» WHAT YOU NEED TO DO
Transcribe the data exactly, pictures excluded.

» TASK MATERIAL
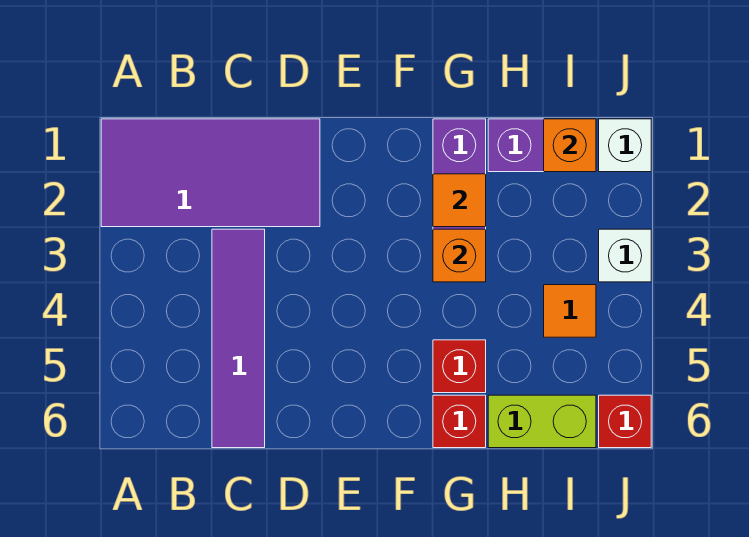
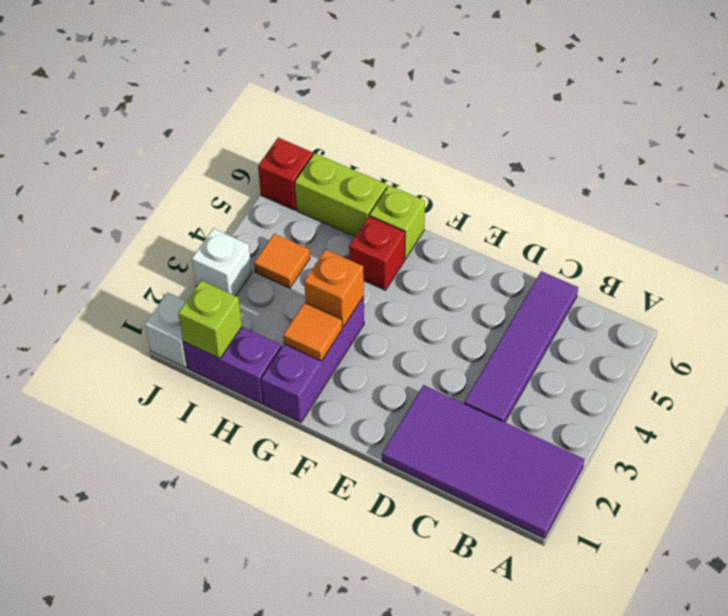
red brick G6 level 1 -> lime brick G6 level 1
orange brick I1 level 2 -> lime brick I1 level 2

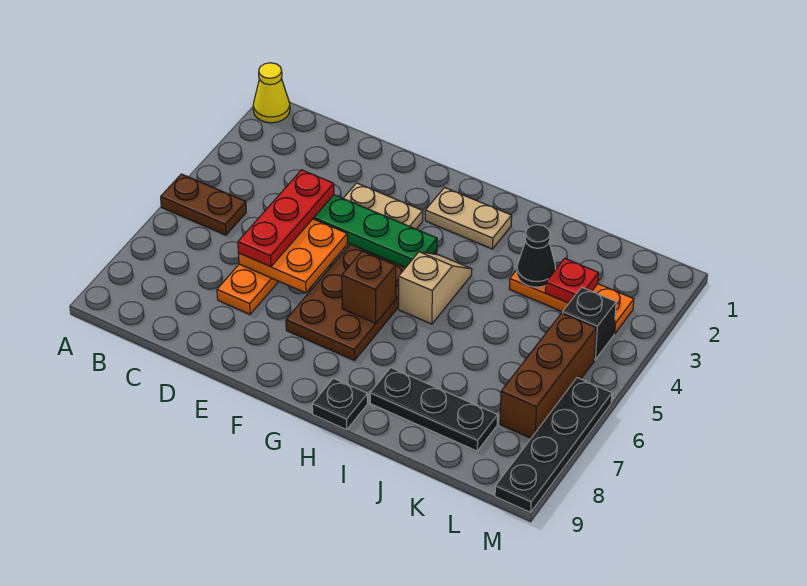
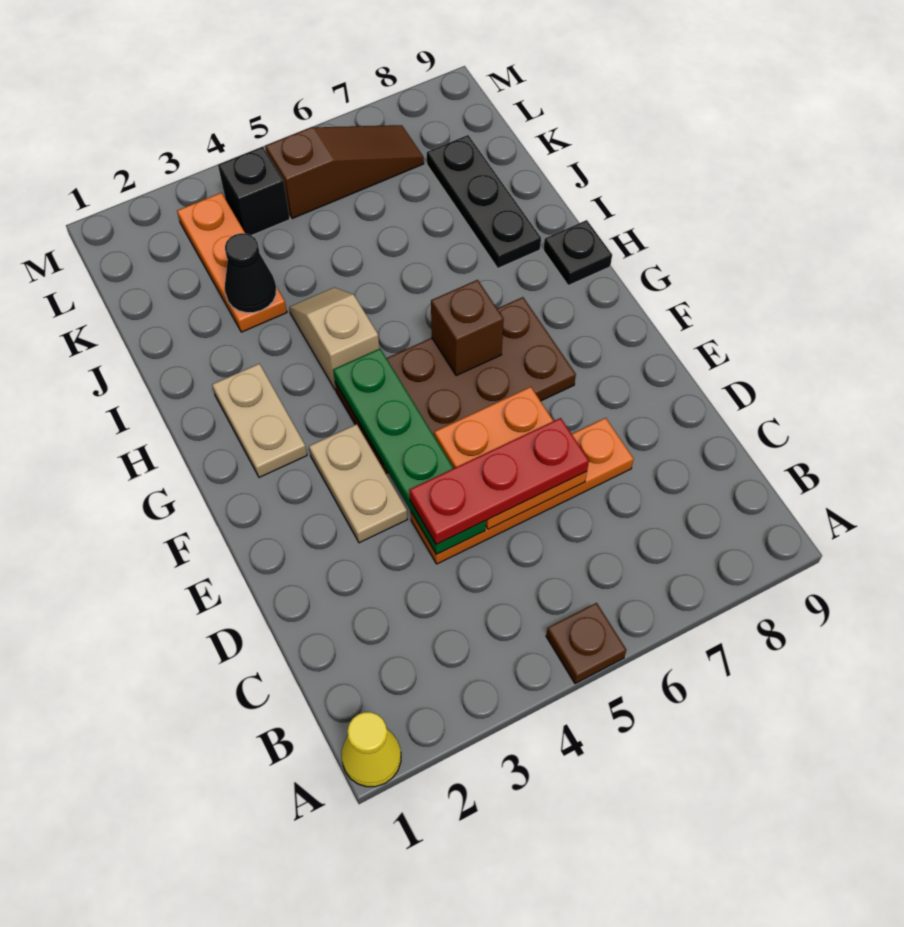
brown plate A5:B5 level 1 -> brown plate A5 level 1
tan slope H4:H5 level 1 top 5 -> tan slope H4:I4 level 1 top H
red plate K3 level 2 -> none
brown brick L5:L7 level 1 -> brown slope L5:L7 level 1 top 5
black plate M6:M9 level 1 -> none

» FINISHED EXERCISE
red brick G6 level 1 -> lime brick G6 level 1
orange brick I1 level 2 -> lime brick I1 level 2

brown plate A5:B5 level 1 -> brown plate A5 level 1
tan slope H4:H5 level 1 top 5 -> tan slope H4:I4 level 1 top H
red plate K3 level 2 -> none
brown brick L5:L7 level 1 -> brown slope L5:L7 level 1 top 5
black plate M6:M9 level 1 -> none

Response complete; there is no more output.